* Exercise material:

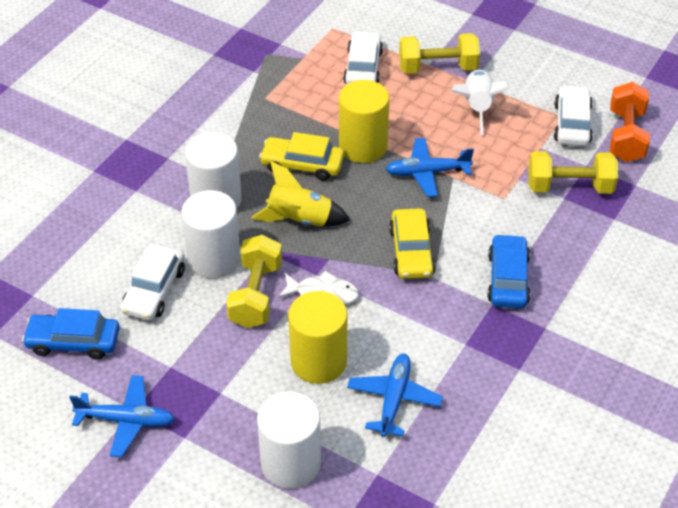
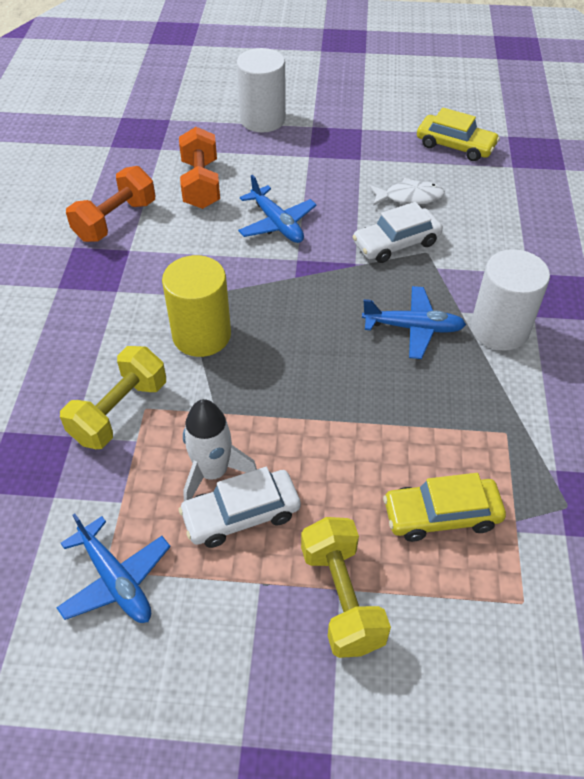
blue car: 2 -> 0
orange dumbbell: 1 -> 2
white car: 3 -> 2
white cylinder: 3 -> 2
yellow cylinder: 2 -> 1
yellow dumbbell: 3 -> 2
yellow rocket: 1 -> 0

* Exercise brief:
Each record above should be repeated exactly, please, without pictures.

* Your solution:
blue car: 2 -> 0
orange dumbbell: 1 -> 2
white car: 3 -> 2
white cylinder: 3 -> 2
yellow cylinder: 2 -> 1
yellow dumbbell: 3 -> 2
yellow rocket: 1 -> 0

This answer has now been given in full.